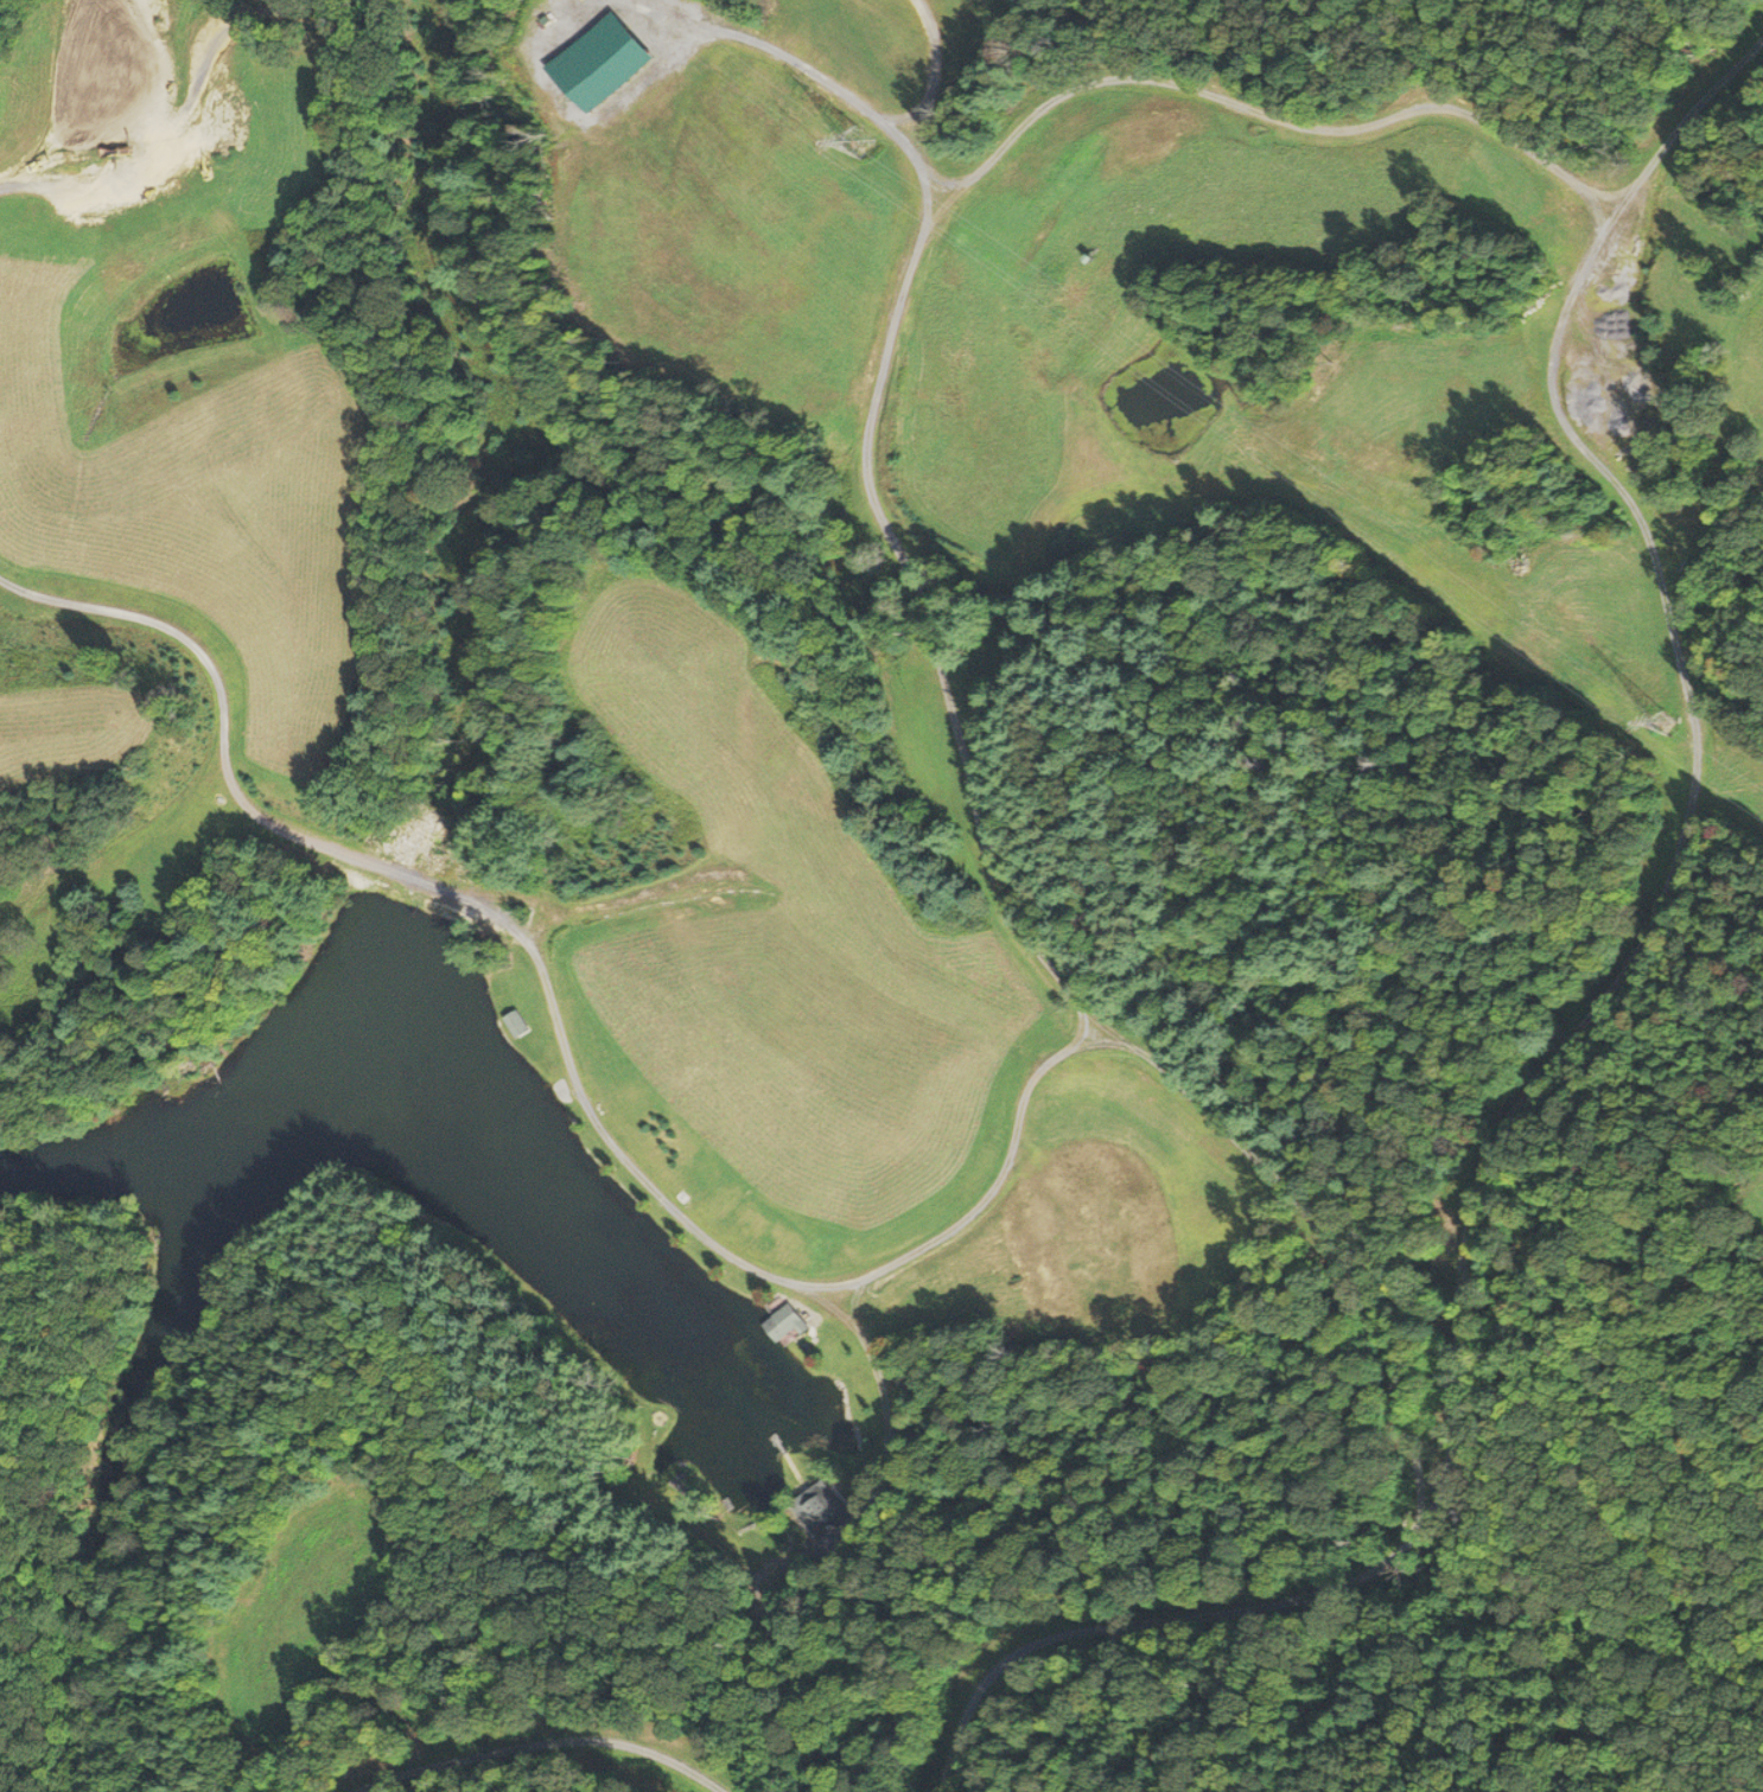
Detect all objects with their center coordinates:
road: (927, 69)
road: (1259, 115)
road: (1684, 125)
road: (168, 139)
power tower: (860, 139)
power tower: (1676, 725)
building: (517, 1024)
road: (1494, 1113)
road: (993, 1185)
building: (785, 1323)
building: (818, 1507)
road: (549, 1742)

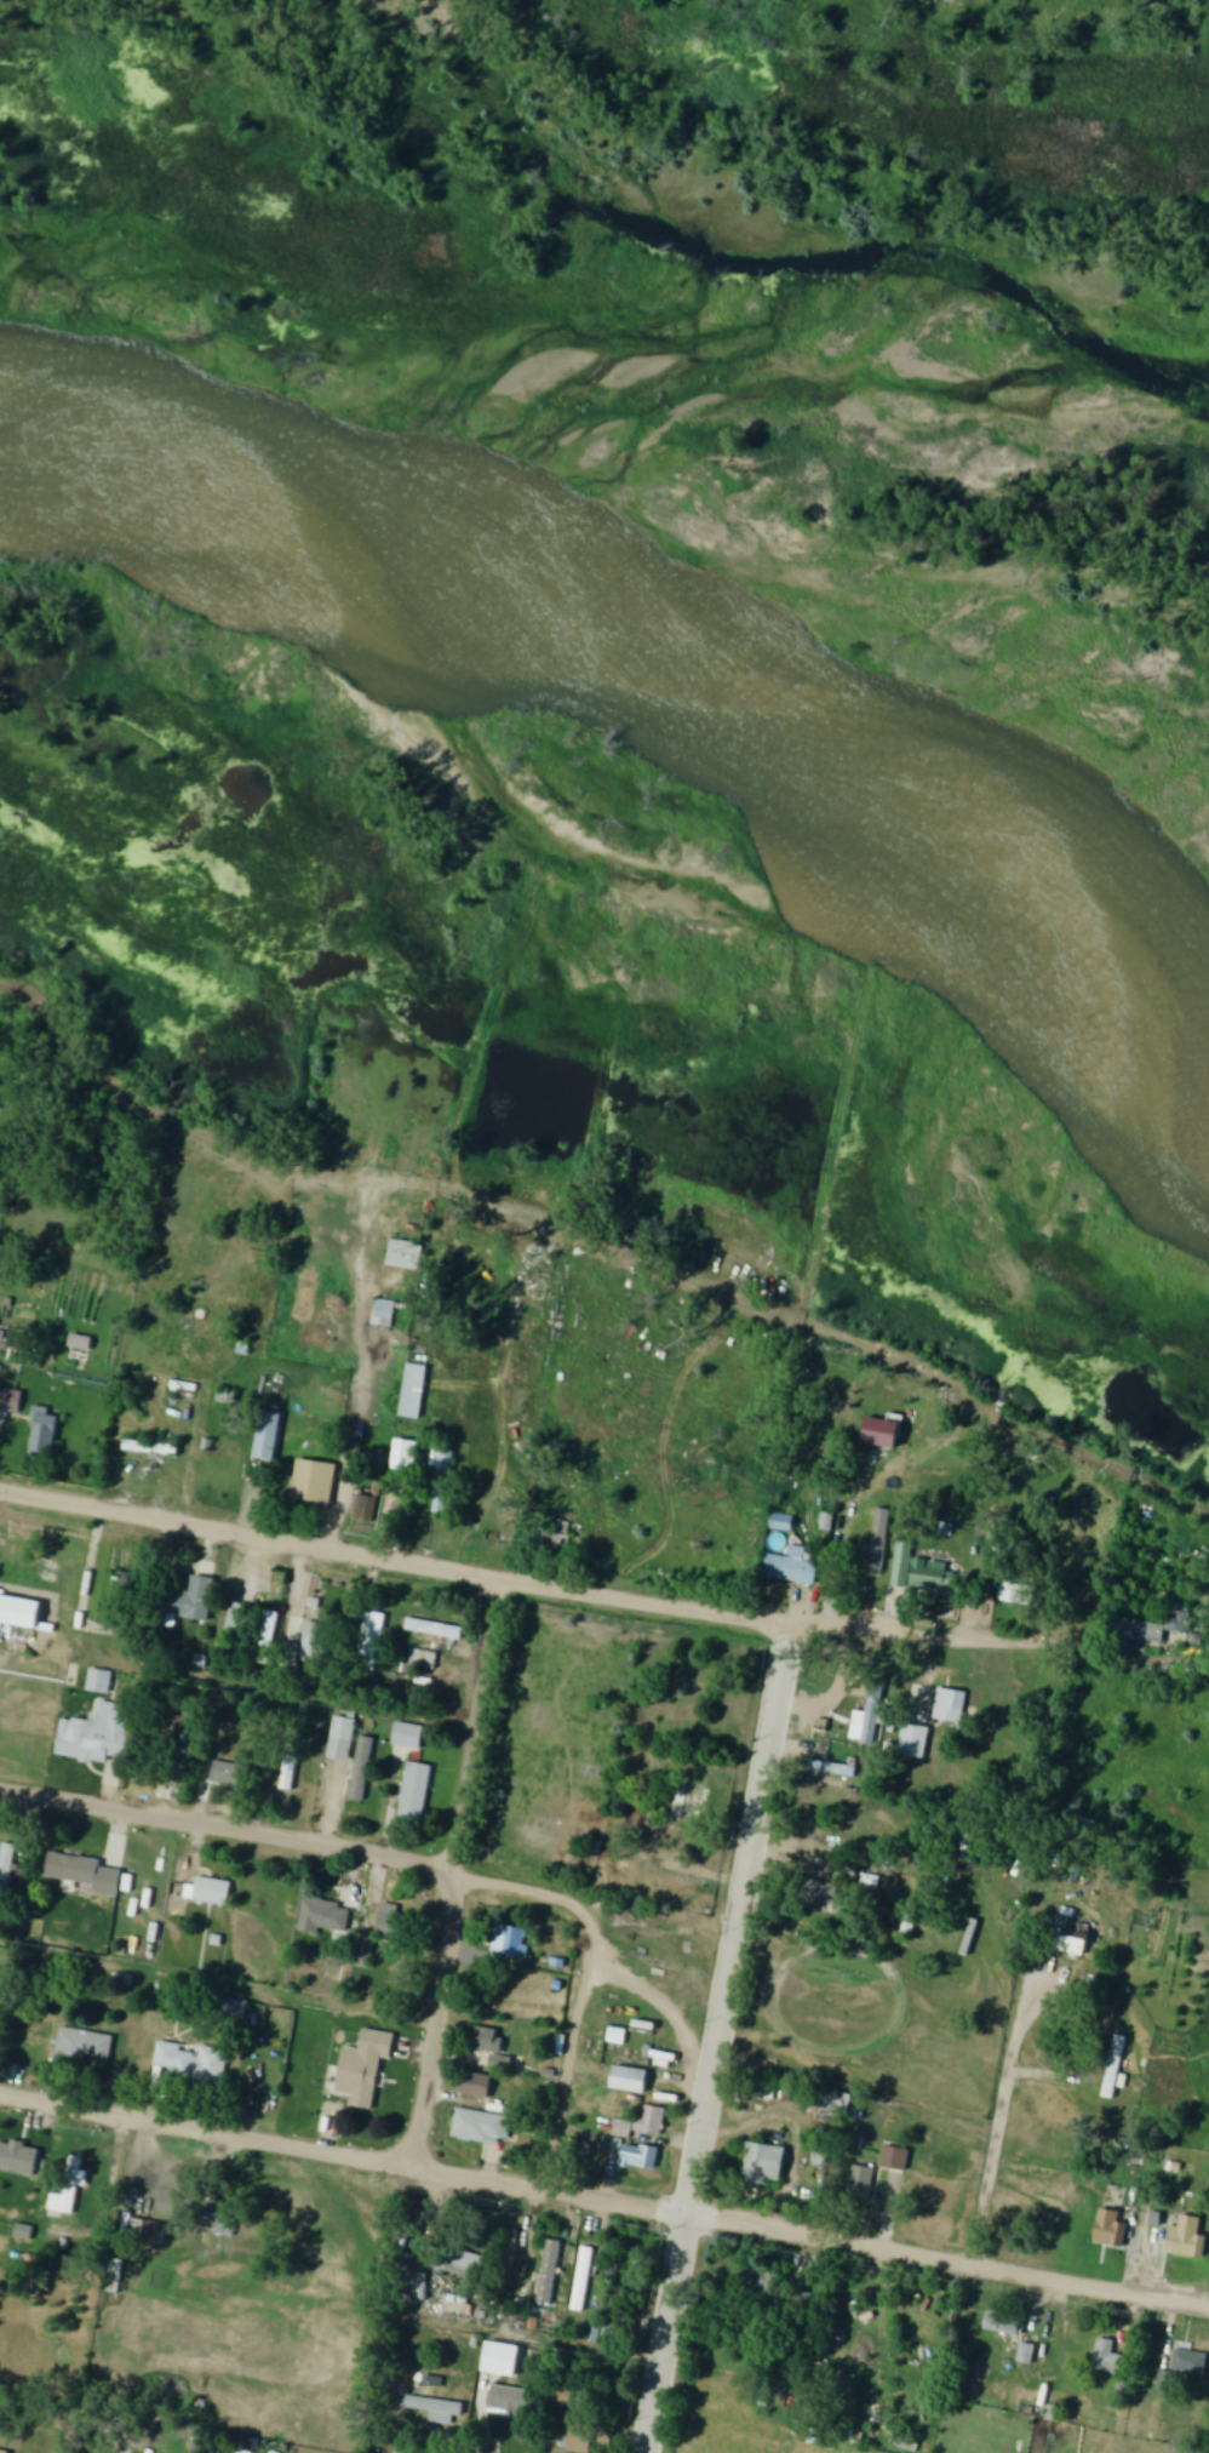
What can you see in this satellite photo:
river: (656, 657)
building: (405, 1255)
building: (384, 1314)
building: (414, 1391)
building: (11, 1401)
building: (44, 1435)
building: (268, 1437)
building: (152, 1449)
road: (720, 1451)
building: (406, 1456)
building: (314, 1482)
building: (365, 1509)
building: (550, 1540)
building: (880, 1542)
building: (903, 1565)
building: (793, 1568)
building: (942, 1583)
building: (0, 1589)
road: (588, 1595)
building: (1017, 1595)
building: (190, 1601)
building: (238, 1620)
building: (435, 1629)
building: (1138, 1635)
building: (268, 1638)
building: (315, 1641)
building: (371, 1641)
building: (425, 1661)
building: (99, 1683)
road: (269, 1692)
building: (920, 1700)
building: (951, 1706)
building: (97, 1735)
building: (407, 1735)
building: (341, 1739)
building: (915, 1742)
building: (362, 1769)
building: (227, 1774)
building: (414, 1792)
building: (689, 1798)
road: (226, 1827)
building: (6, 1869)
road: (450, 1872)
building: (86, 1875)
building: (213, 1892)
building: (823, 1897)
building: (325, 1916)
building: (908, 1926)
building: (394, 1927)
building: (1074, 1941)
building: (510, 1942)
building: (365, 1955)
road: (581, 1982)
road: (218, 1984)
building: (236, 2008)
road: (717, 2037)
building: (86, 2045)
building: (492, 2048)
building: (664, 2060)
building: (192, 2063)
building: (1115, 2068)
building: (365, 2069)
building: (629, 2080)
building: (477, 2086)
road: (1000, 2115)
building: (652, 2122)
building: (480, 2127)
building: (641, 2158)
building: (19, 2159)
building: (896, 2159)
building: (766, 2165)
building: (862, 2183)
building: (68, 2192)
road: (604, 2198)
building: (219, 2221)
building: (1111, 2230)
building: (157, 2233)
building: (1189, 2240)
building: (509, 2250)
building: (461, 2263)
building: (549, 2274)
building: (583, 2280)
building: (775, 2290)
building: (521, 2302)
building: (1005, 2326)
building: (615, 2327)
road: (472, 2328)
building: (1027, 2355)
building: (1108, 2360)
building: (502, 2361)
building: (1190, 2362)
building: (1163, 2381)
building: (563, 2399)
building: (517, 2404)
building: (435, 2410)
building: (584, 2440)

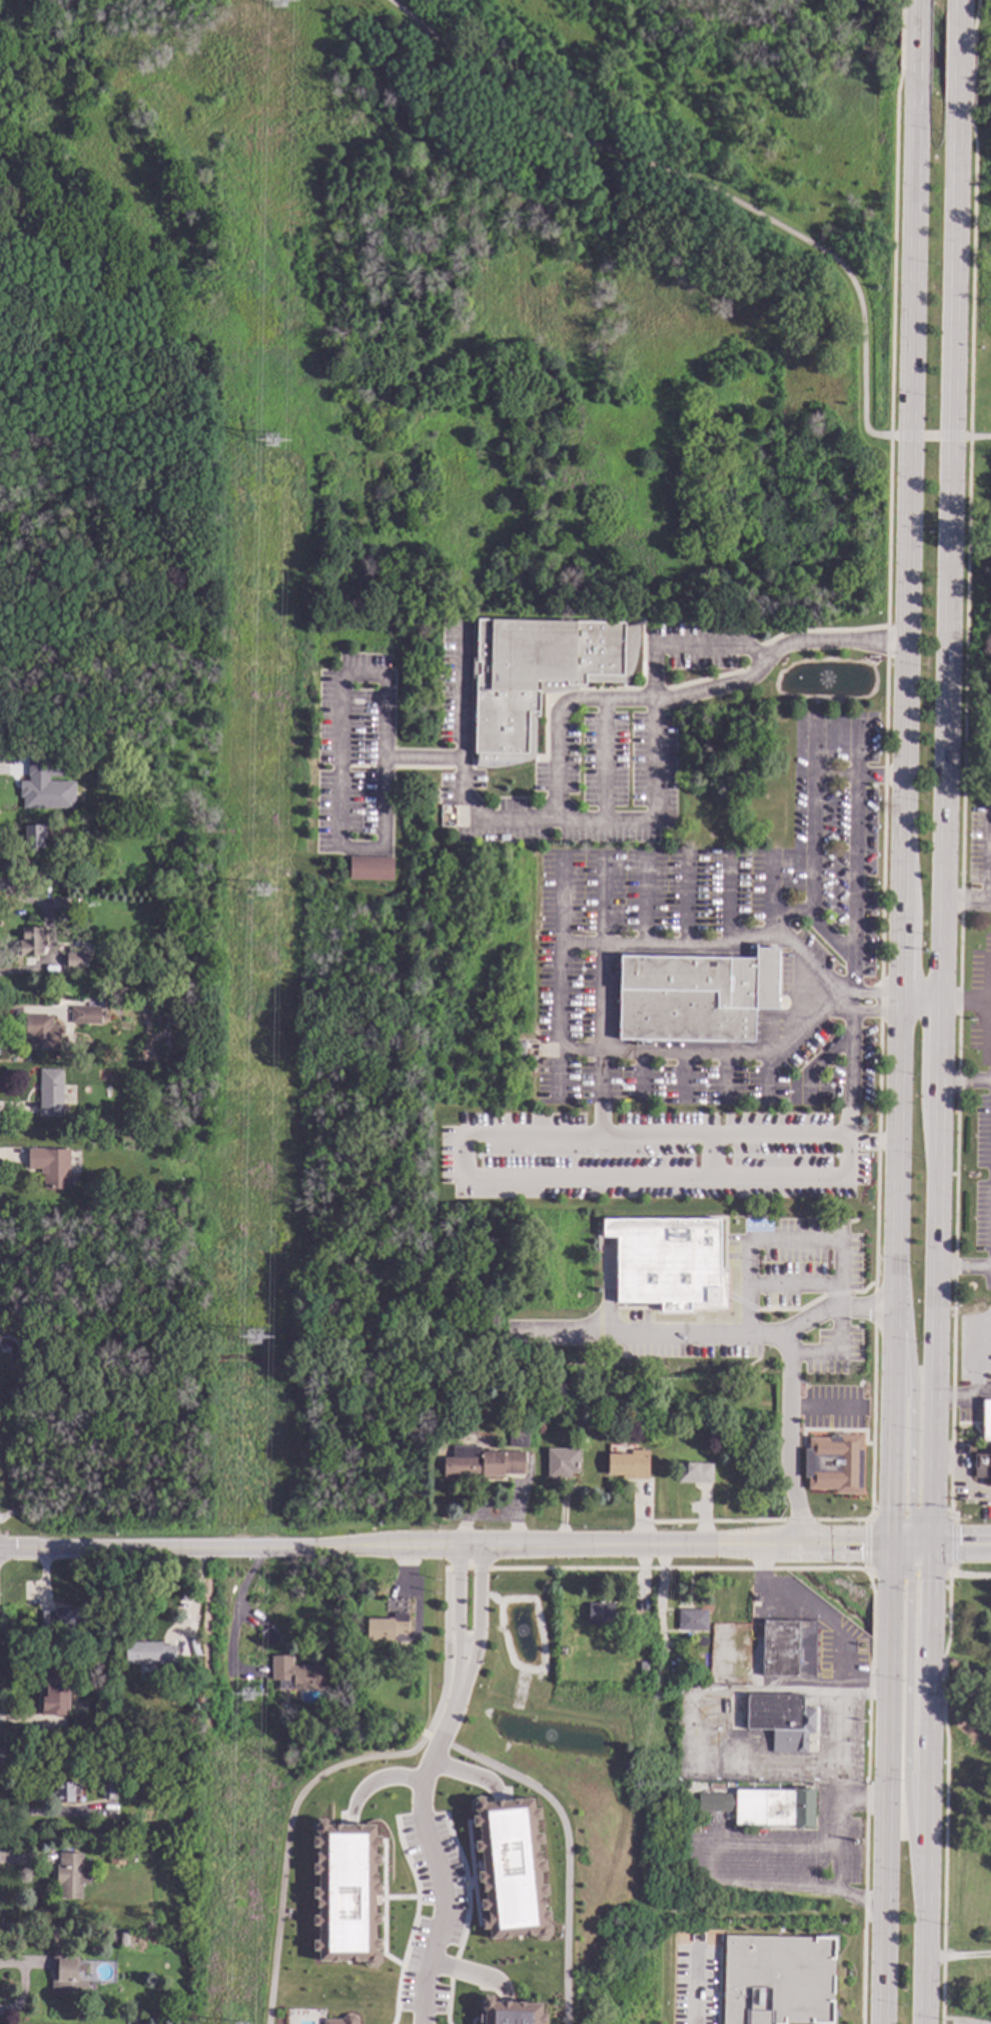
★ ★ ★ ★ ★ ★ ★
* _YOUR INSTRUCTIONS_:
Return all of the lines above without alteration, minus the pictures.

* _OUTPUT_:
Detect all objects with their center coordinates:
road: (927, 69)
road: (1259, 115)
road: (1684, 125)
road: (168, 139)
power tower: (860, 139)
power tower: (1676, 725)
building: (517, 1024)
road: (1494, 1113)
road: (993, 1185)
building: (785, 1323)
building: (818, 1507)
road: (549, 1742)

What can you see in this satellite photo:
river: (656, 657)
building: (405, 1255)
building: (384, 1314)
building: (414, 1391)
building: (11, 1401)
building: (44, 1435)
building: (268, 1437)
building: (152, 1449)
road: (720, 1451)
building: (406, 1456)
building: (314, 1482)
building: (365, 1509)
building: (550, 1540)
building: (880, 1542)
building: (903, 1565)
building: (793, 1568)
building: (942, 1583)
building: (0, 1589)
road: (588, 1595)
building: (1017, 1595)
building: (190, 1601)
building: (238, 1620)
building: (435, 1629)
building: (1138, 1635)
building: (268, 1638)
building: (315, 1641)
building: (371, 1641)
building: (425, 1661)
building: (99, 1683)
road: (269, 1692)
building: (920, 1700)
building: (951, 1706)
building: (97, 1735)
building: (407, 1735)
building: (341, 1739)
building: (915, 1742)
building: (362, 1769)
building: (227, 1774)
building: (414, 1792)
building: (689, 1798)
road: (226, 1827)
building: (6, 1869)
road: (450, 1872)
building: (86, 1875)
building: (213, 1892)
building: (823, 1897)
building: (325, 1916)
building: (908, 1926)
building: (394, 1927)
building: (1074, 1941)
building: (510, 1942)
building: (365, 1955)
road: (581, 1982)
road: (218, 1984)
building: (236, 2008)
road: (717, 2037)
building: (86, 2045)
building: (492, 2048)
building: (664, 2060)
building: (192, 2063)
building: (1115, 2068)
building: (365, 2069)
building: (629, 2080)
building: (477, 2086)
road: (1000, 2115)
building: (652, 2122)
building: (480, 2127)
building: (641, 2158)
building: (19, 2159)
building: (896, 2159)
building: (766, 2165)
building: (862, 2183)
building: (68, 2192)
road: (604, 2198)
building: (219, 2221)
building: (1111, 2230)
building: (157, 2233)
building: (1189, 2240)
building: (509, 2250)
building: (461, 2263)
building: (549, 2274)
building: (583, 2280)
building: (775, 2290)
building: (521, 2302)
building: (1005, 2326)
building: (615, 2327)
road: (472, 2328)
building: (1027, 2355)
building: (1108, 2360)
building: (502, 2361)
building: (1190, 2362)
building: (1163, 2381)
building: (563, 2399)
building: (517, 2404)
building: (435, 2410)
building: (584, 2440)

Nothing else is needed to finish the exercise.